*Work order:*
Exactly the line that contains "purple boat: 1 -> 3" and the lines following it to the end of the data are to be reproduced, and nothing more.

= Beginning of Section =

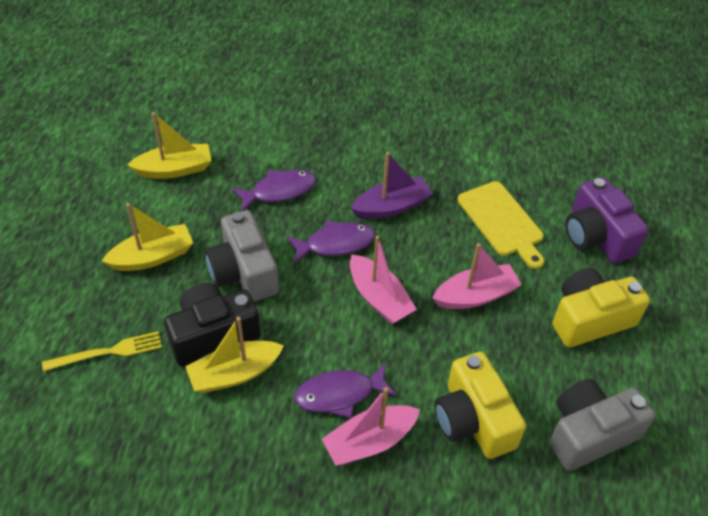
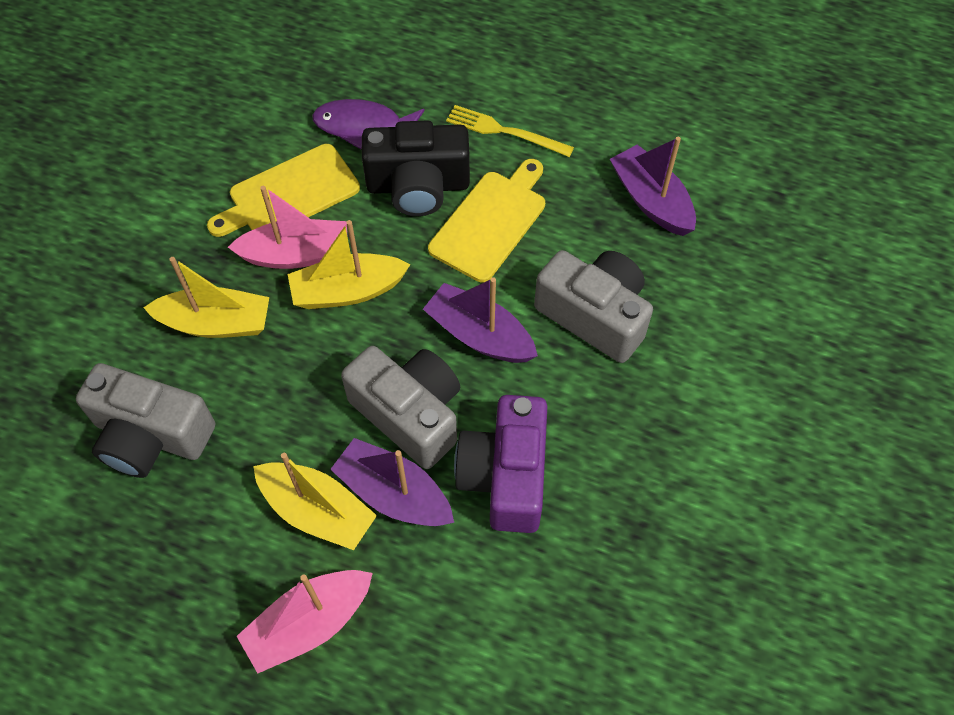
grey camera: 2 -> 3
pink boat: 3 -> 2
purple boat: 1 -> 3
purple fish: 3 -> 1
yellow camera: 2 -> 0
yellow cutting board: 1 -> 2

= End of Section =

*Problem solution:*
purple boat: 1 -> 3
purple fish: 3 -> 1
yellow camera: 2 -> 0
yellow cutting board: 1 -> 2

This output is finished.